*** Begin section ***

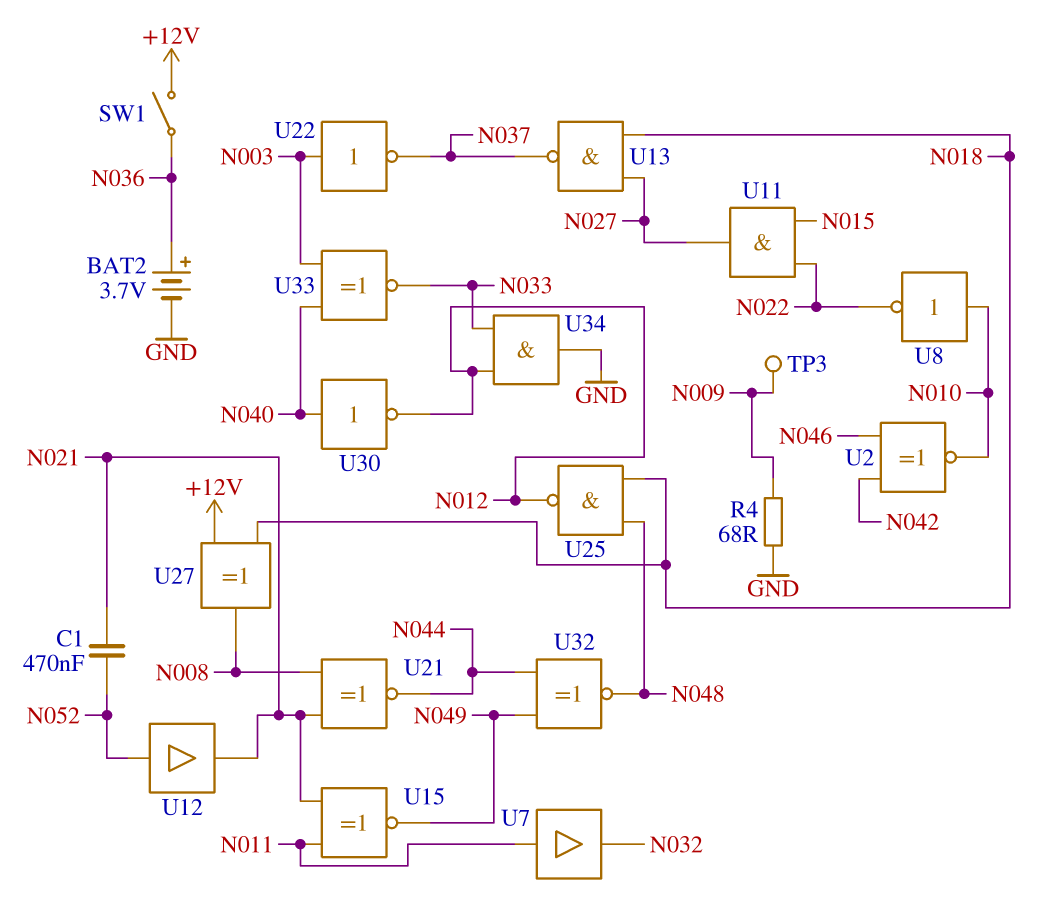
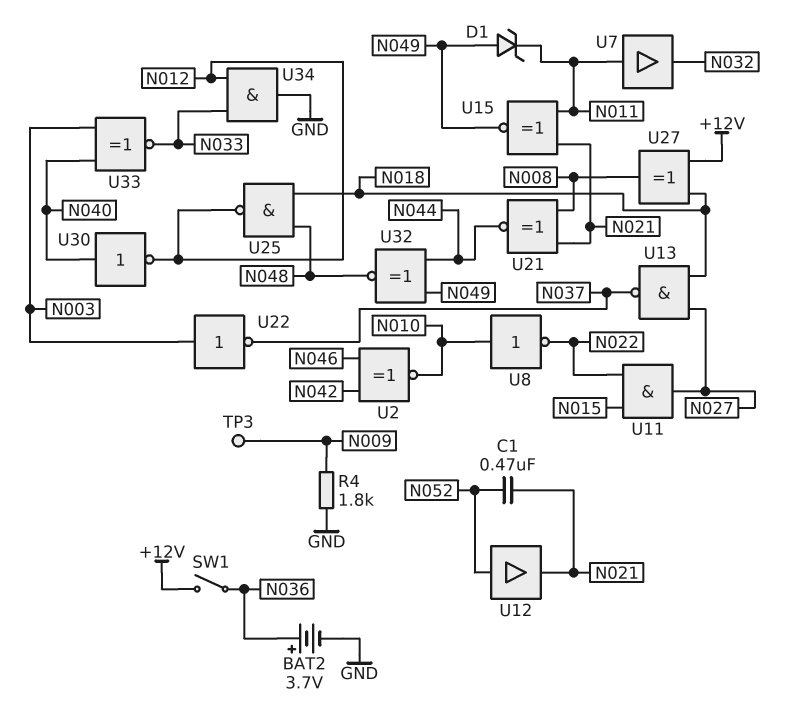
D1: none -> zener (A N049, K N011)
R4: 68 (GND, N009) -> 1.8k (GND, N009)

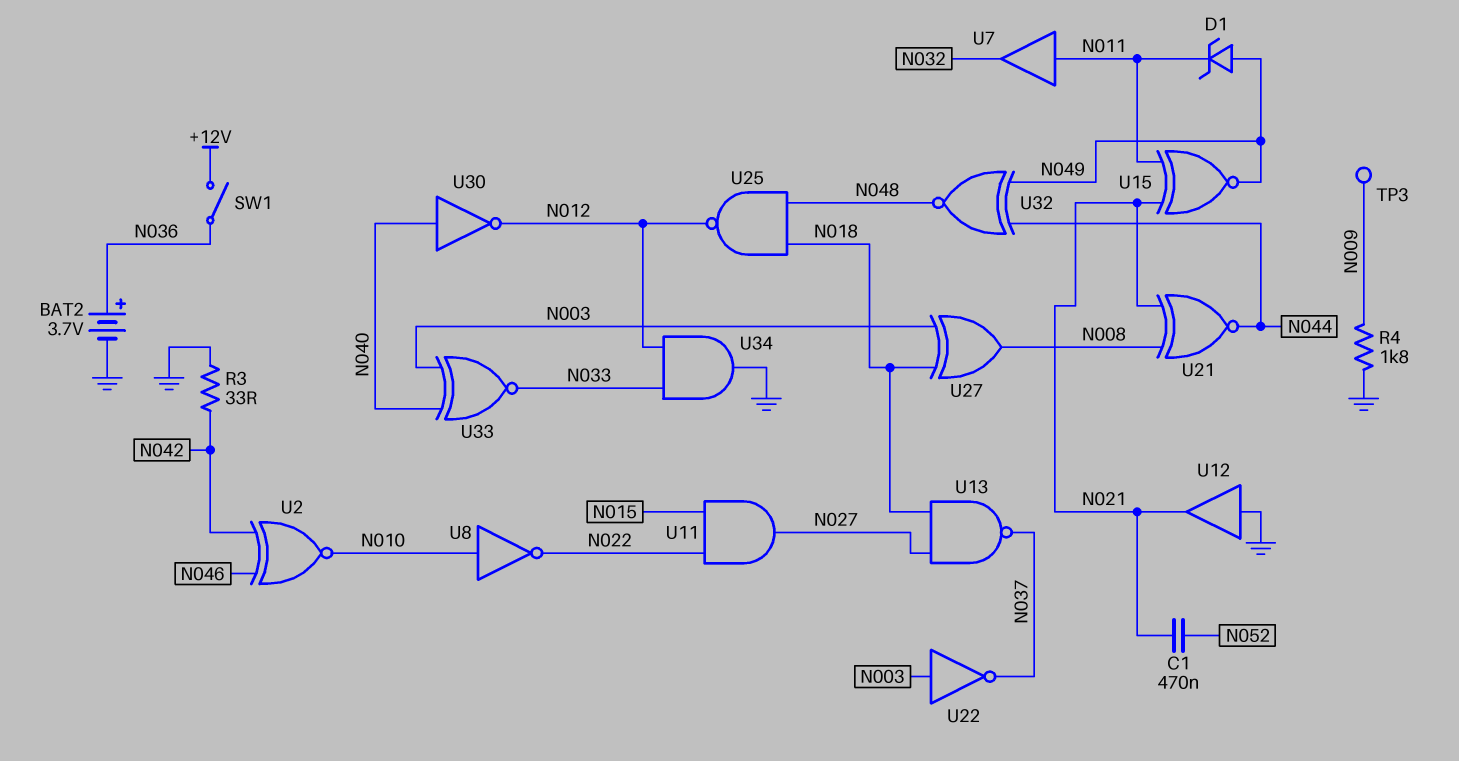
R3: none -> 33 (GND, N042)
U12: buffer (in N052, out N021) -> buffer (in GND, out N021)
U27: XOR (in +12V, in N018, out N008) -> XOR (in N003, in N018, out N008)

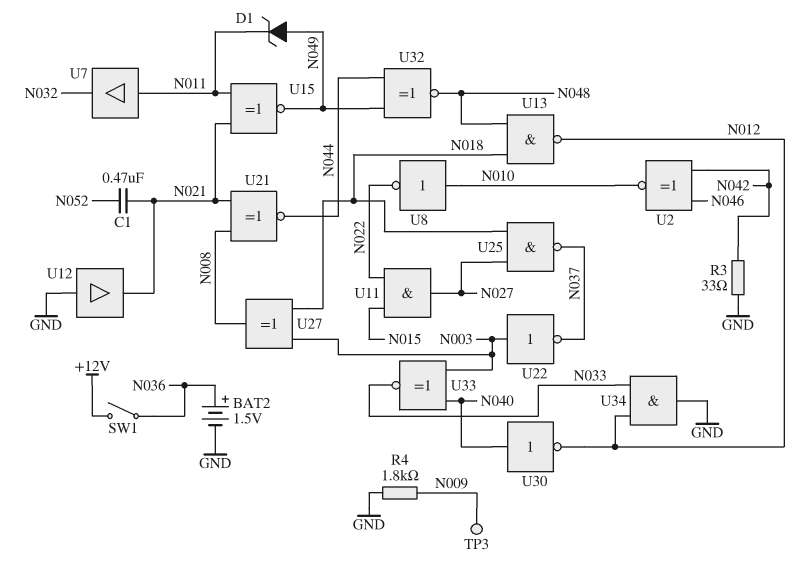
BAT2: 3.7V (plus N036, minus GND) -> 1.5V (plus N036, minus GND)
U13: NAND (in N018, in N027, out N037) -> NAND (in N018, in N048, out N012)
U25: NAND (in N018, in N048, out N012) -> NAND (in N018, in N027, out N037)

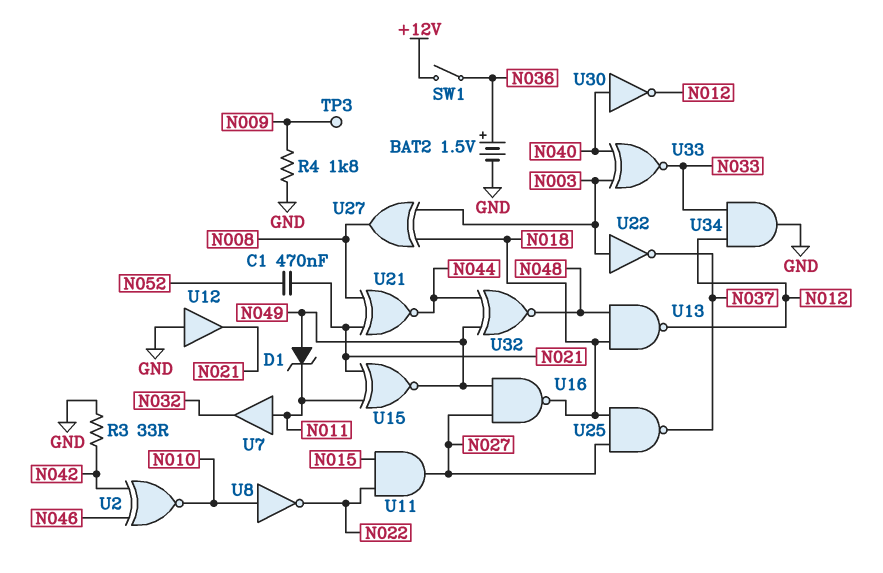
U16: none -> NAND (in N027, in N049, out N018)

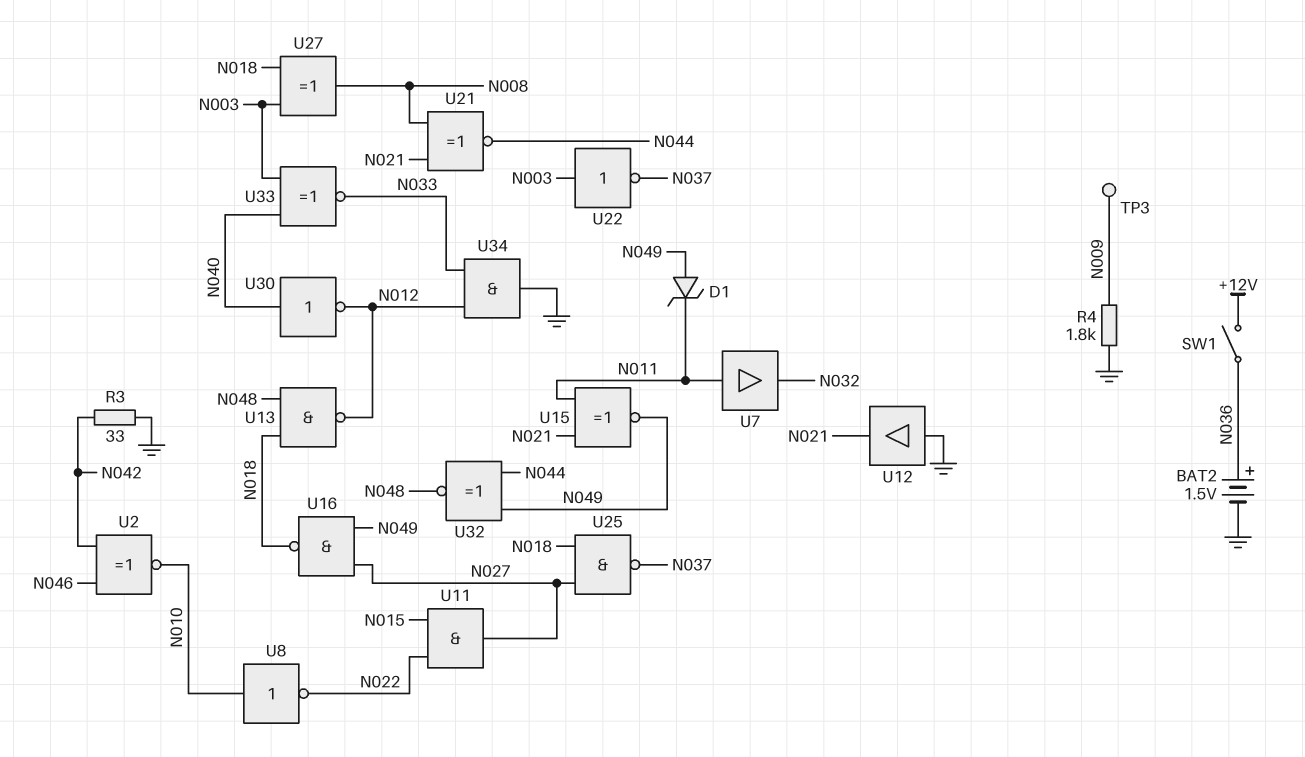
C1: 470nF (N021, N052) -> none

*** End section ***

- _What to do_
Where pictures appear, omit them, and transcribe exactly, with nothing else, the lines from the line with "BAT2: 3.7V (plus" through the final line of the records above, both ends included.

- _Solution_
BAT2: 3.7V (plus N036, minus GND) -> 1.5V (plus N036, minus GND)
U13: NAND (in N018, in N027, out N037) -> NAND (in N018, in N048, out N012)
U25: NAND (in N018, in N048, out N012) -> NAND (in N018, in N027, out N037)

U16: none -> NAND (in N027, in N049, out N018)

C1: 470nF (N021, N052) -> none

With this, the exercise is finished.